## Data records

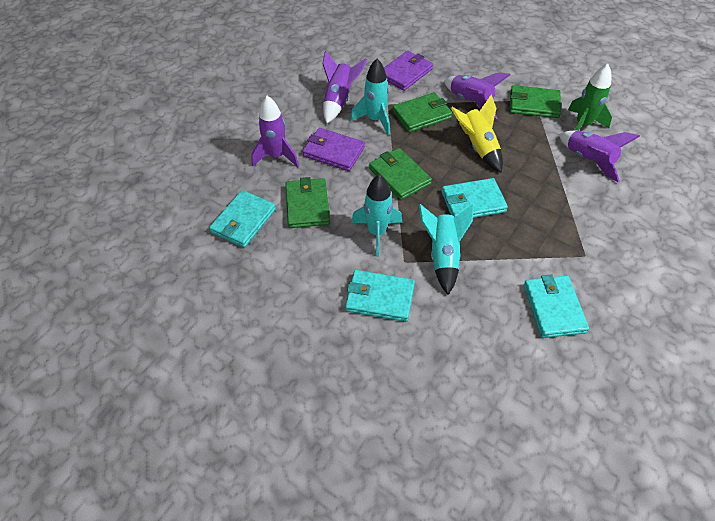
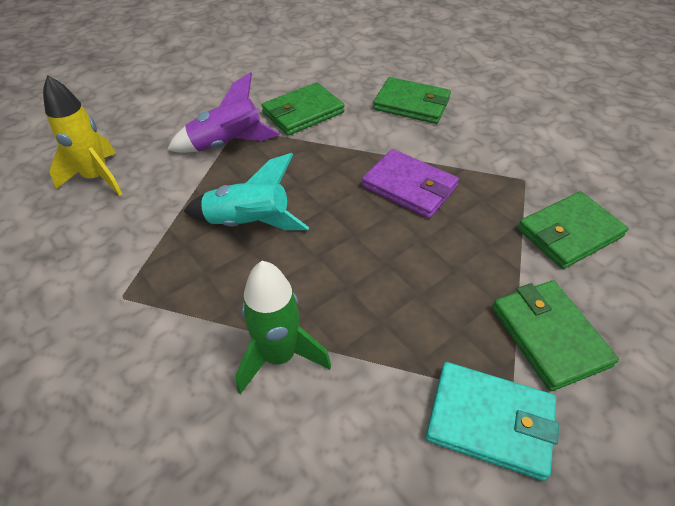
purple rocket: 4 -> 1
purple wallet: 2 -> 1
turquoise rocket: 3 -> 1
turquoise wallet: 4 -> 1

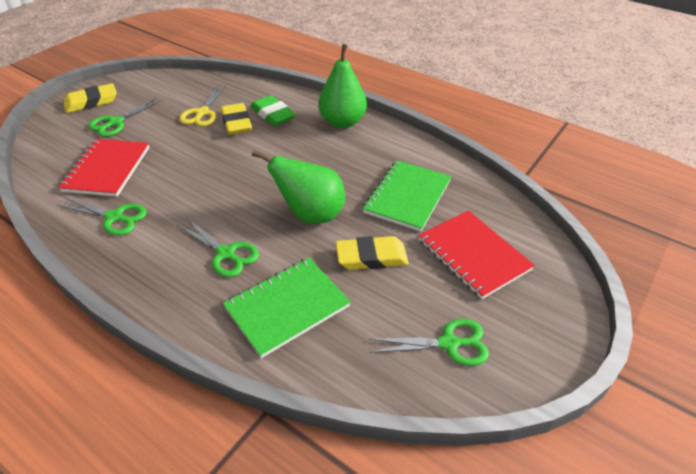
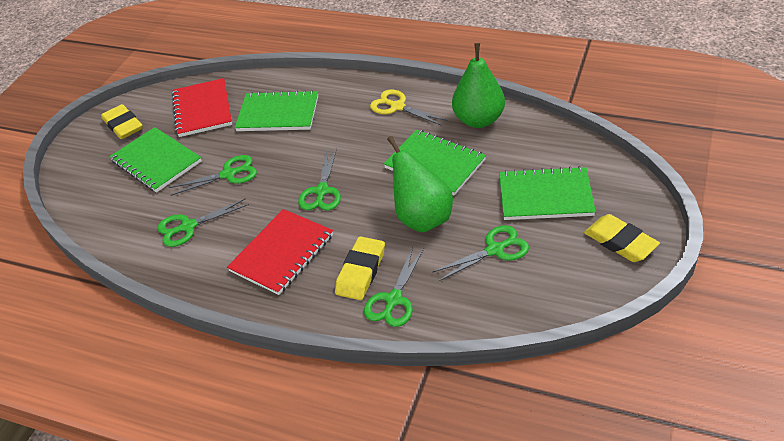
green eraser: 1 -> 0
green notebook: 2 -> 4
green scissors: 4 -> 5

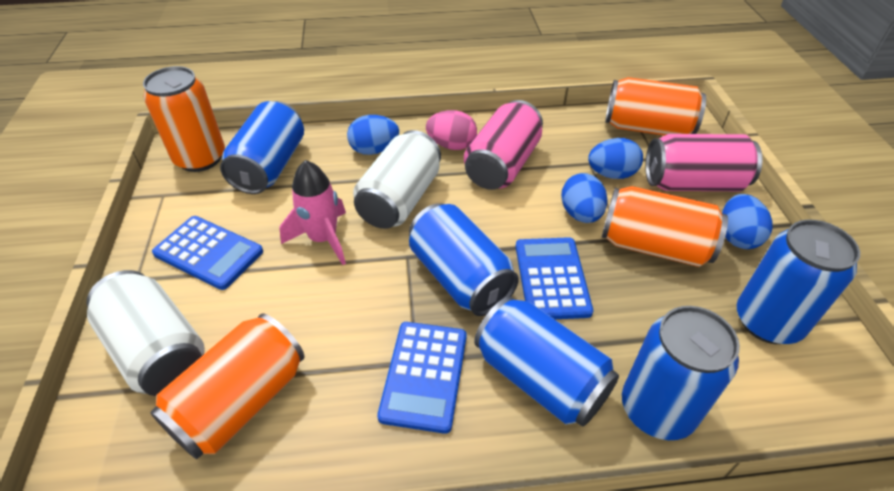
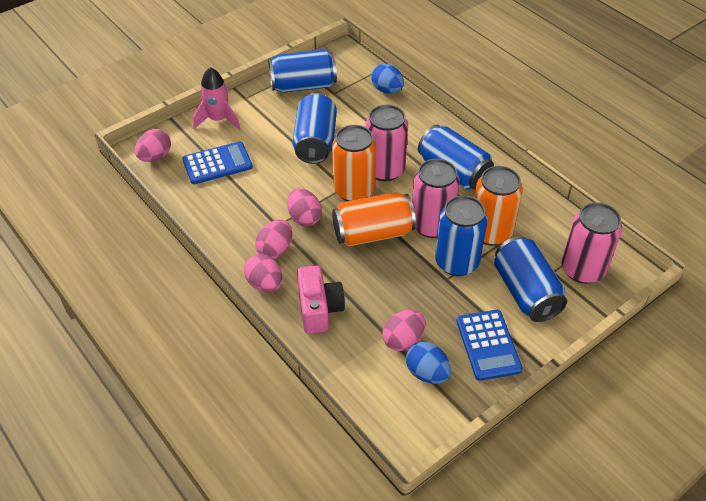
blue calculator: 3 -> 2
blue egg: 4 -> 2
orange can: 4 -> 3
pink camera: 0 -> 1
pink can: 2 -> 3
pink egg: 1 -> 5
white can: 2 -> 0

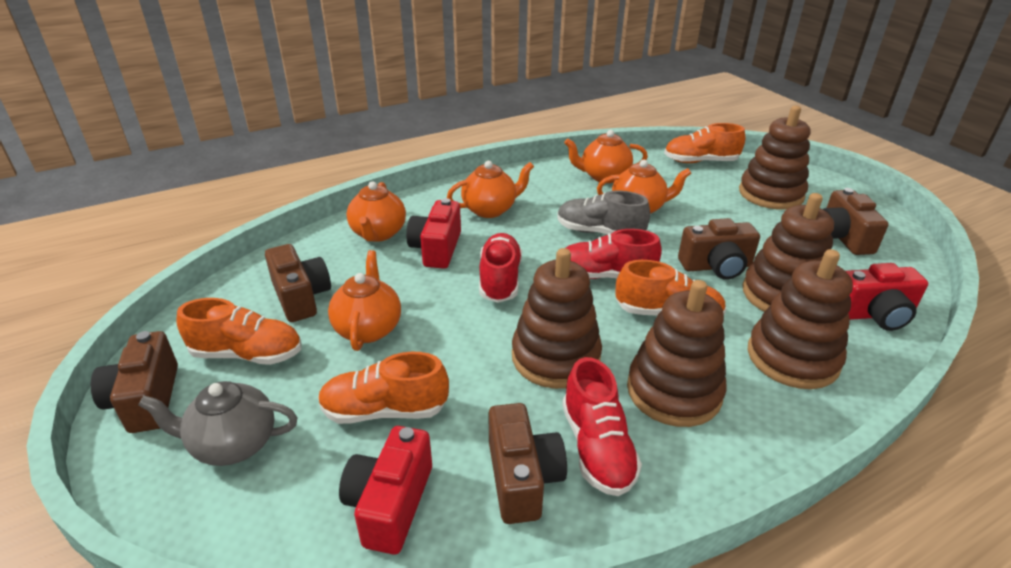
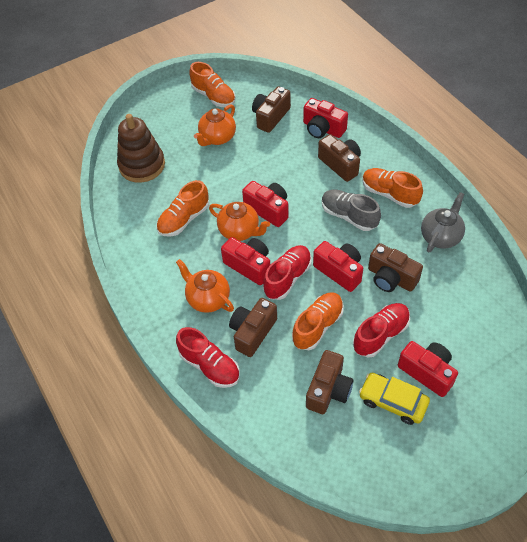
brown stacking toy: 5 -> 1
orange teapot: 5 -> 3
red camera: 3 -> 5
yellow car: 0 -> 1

## Your goal
Transcribe exactly the line containing "pink camera: 0 -> 1" and every line after it through the end of the listing above; pictures are not part of the copy.

## Exercise response
pink camera: 0 -> 1
pink can: 2 -> 3
pink egg: 1 -> 5
white can: 2 -> 0

brown stacking toy: 5 -> 1
orange teapot: 5 -> 3
red camera: 3 -> 5
yellow car: 0 -> 1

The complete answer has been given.